(Version comparison data)
/---

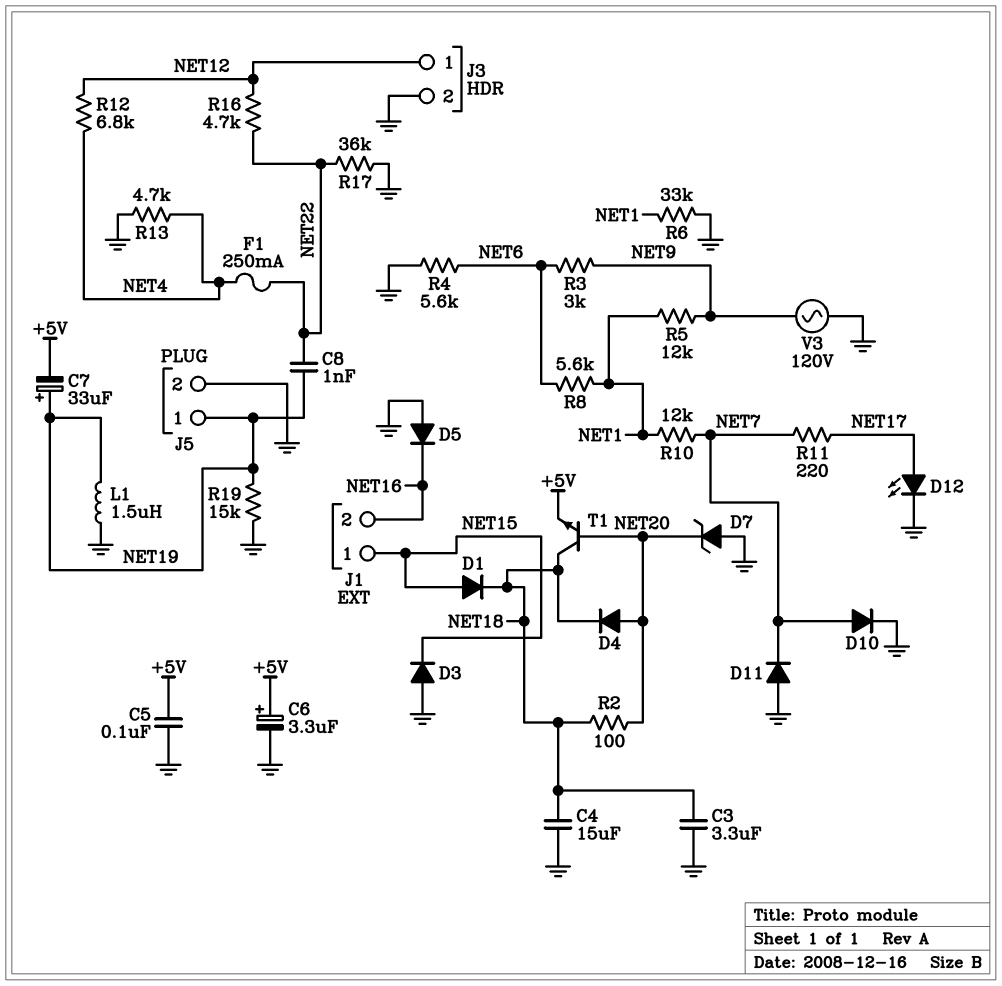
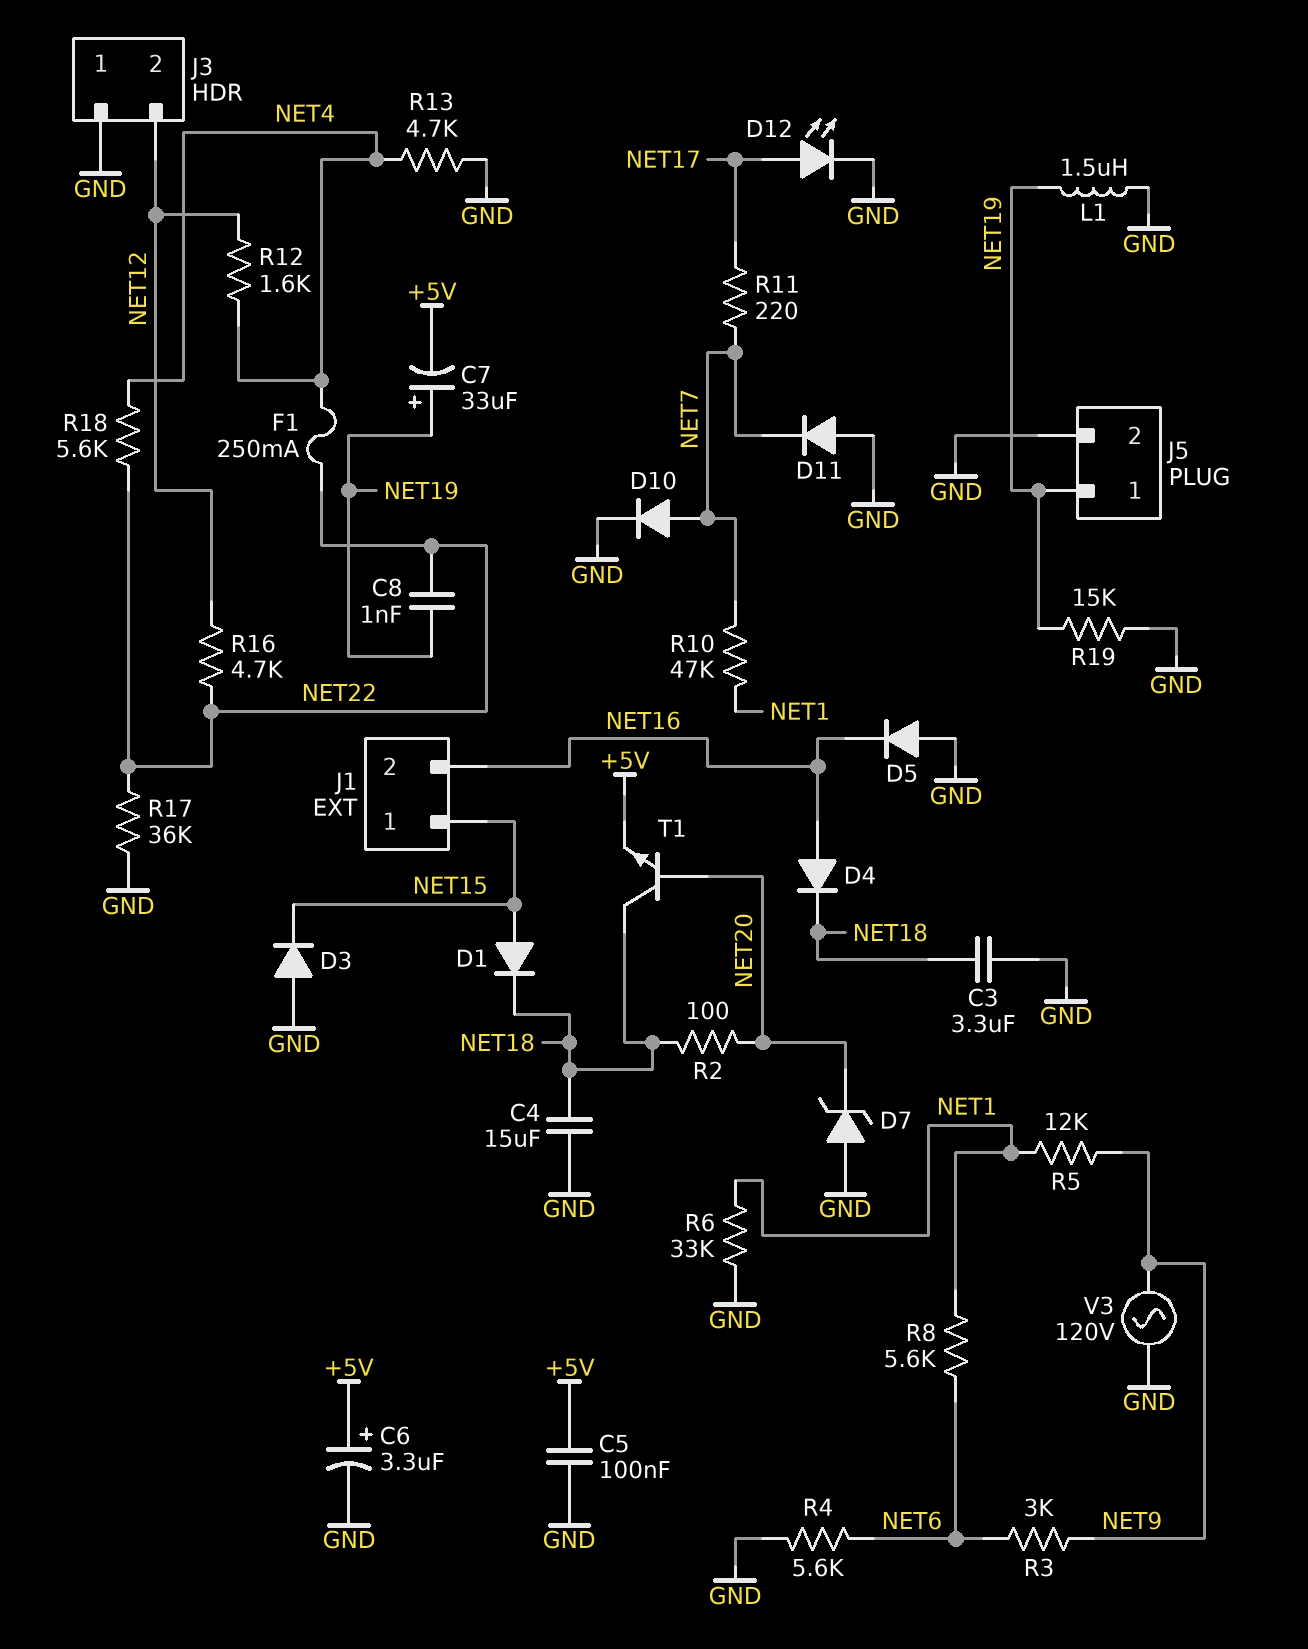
D4: diode (A NET20, K NET18) -> diode (A NET16, K NET18)
J3 pin 1: NET12 -> GND
J3 pin 2: GND -> NET12
R10: 12k (NET1, NET7) -> 47k (NET1, NET7)
R12: 6.8k (NET4, NET12) -> 1.6k (NET4, NET12)
R18: none -> 5.6k (NET4, NET22)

\---

** Work item **
Repeat all entries exactly. Skip the pictures.

** Task response **
D4: diode (A NET20, K NET18) -> diode (A NET16, K NET18)
J3 pin 1: NET12 -> GND
J3 pin 2: GND -> NET12
R10: 12k (NET1, NET7) -> 47k (NET1, NET7)
R12: 6.8k (NET4, NET12) -> 1.6k (NET4, NET12)
R18: none -> 5.6k (NET4, NET22)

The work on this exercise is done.